Work order = Every entry must be given again exactly. Include no pictures.

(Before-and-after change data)
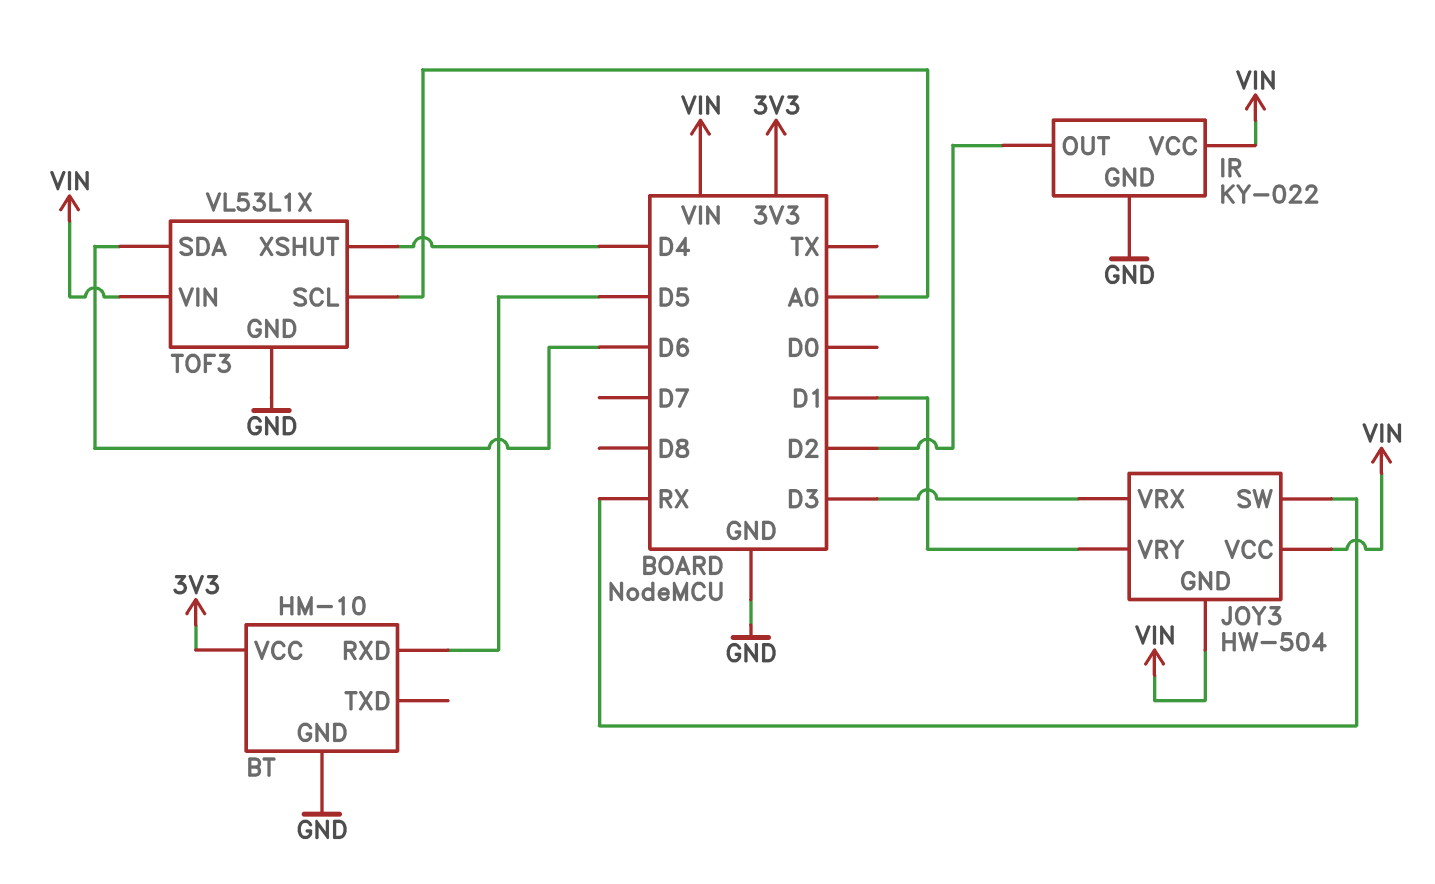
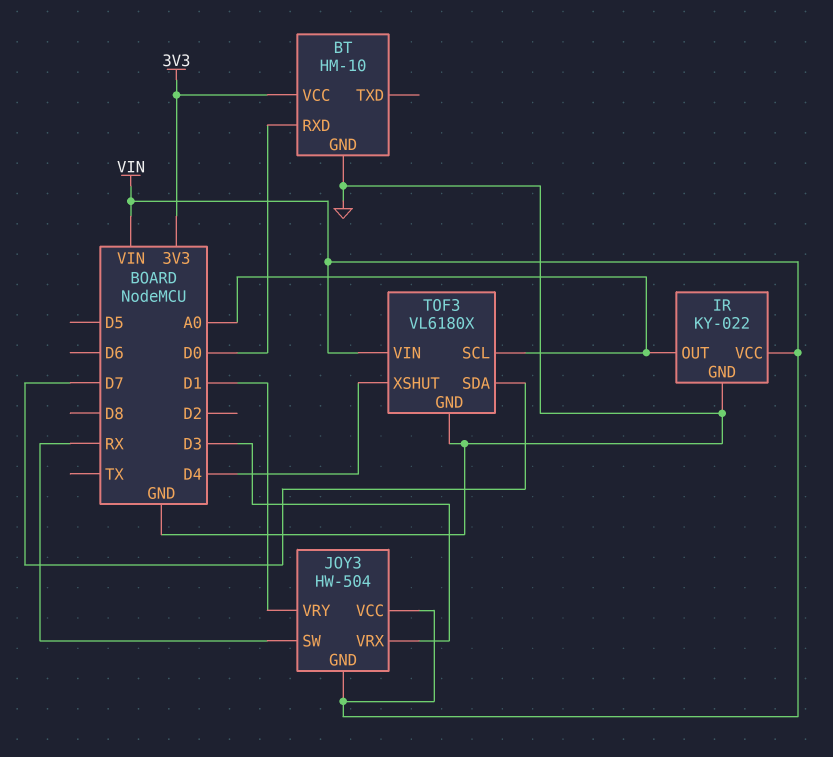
BT pin RXD: D5 -> D0
IR pin OUT: D2 -> A0
TOF3: VL53L1X -> VL6180X
TOF3 pin SDA: D6 -> D7

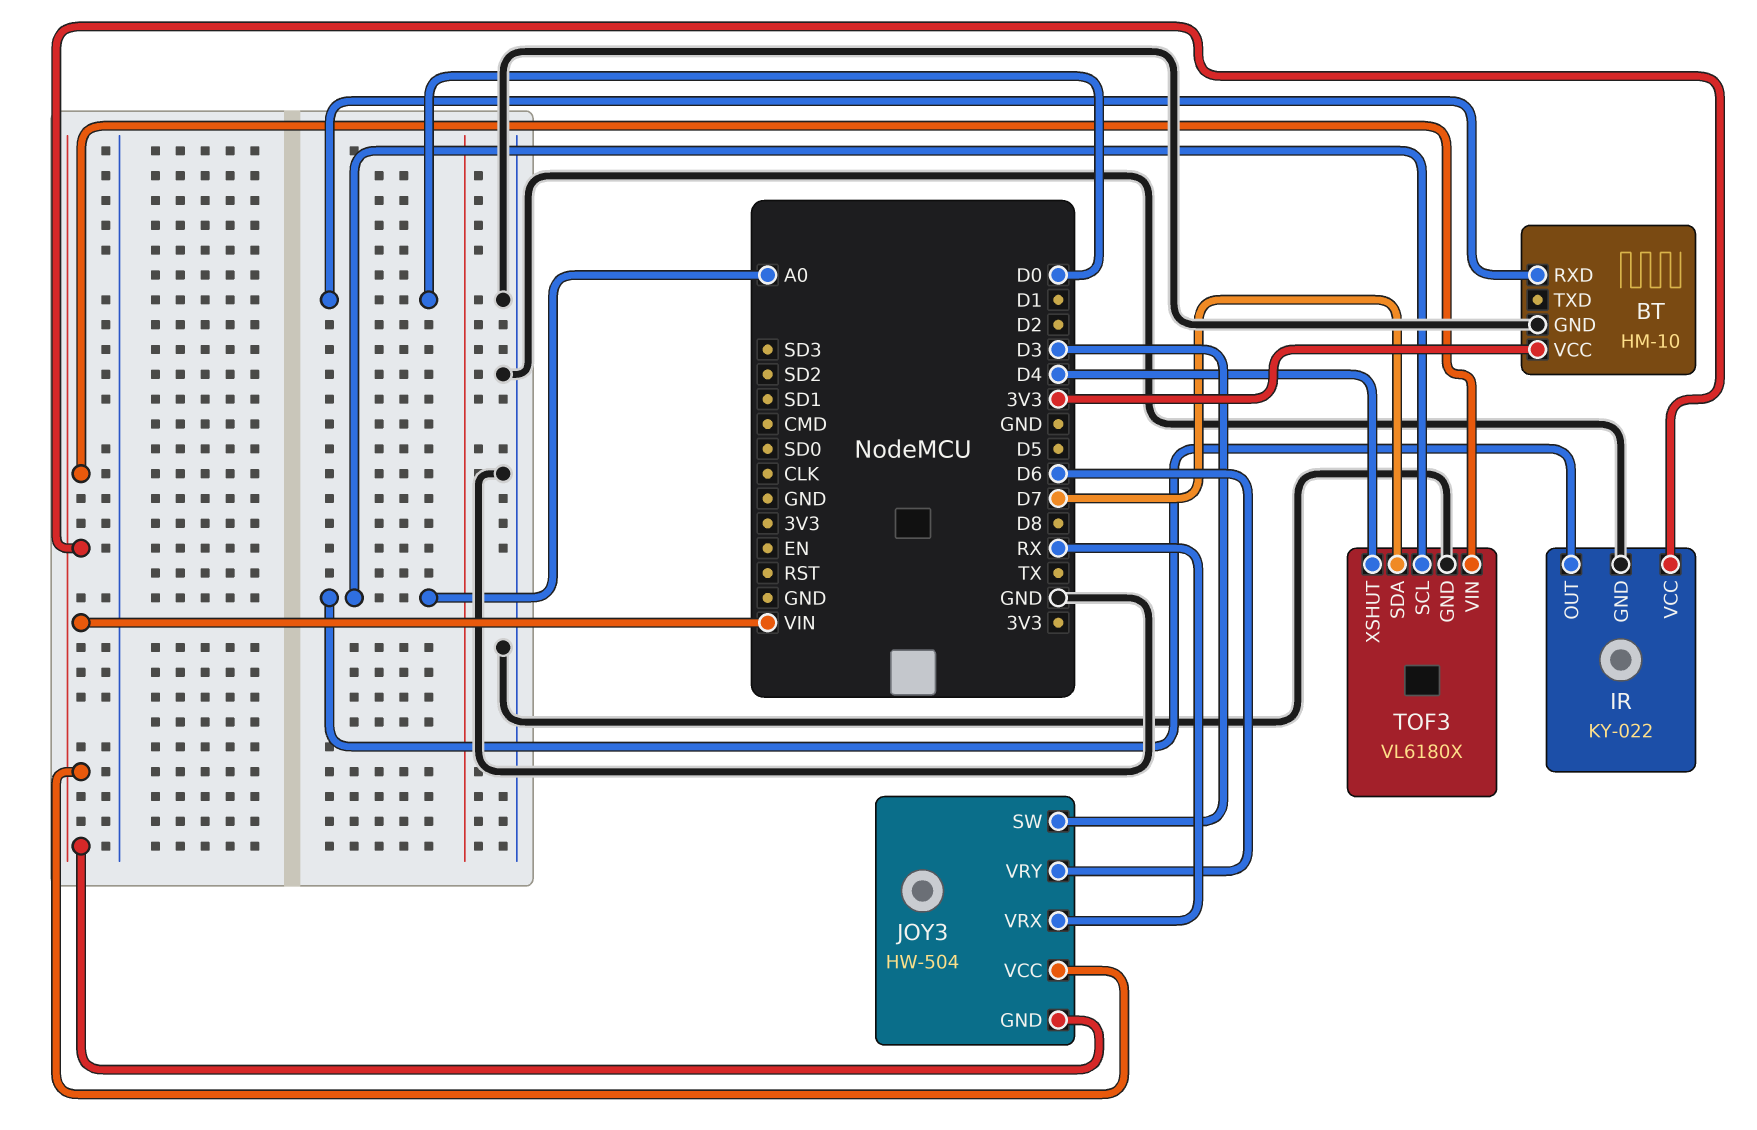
JOY3 pin SW: RX -> D3
JOY3 pin VRX: D3 -> RX
JOY3 pin VRY: D1 -> D6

Result of the task =
BT pin RXD: D5 -> D0
IR pin OUT: D2 -> A0
TOF3: VL53L1X -> VL6180X
TOF3 pin SDA: D6 -> D7

JOY3 pin SW: RX -> D3
JOY3 pin VRX: D3 -> RX
JOY3 pin VRY: D1 -> D6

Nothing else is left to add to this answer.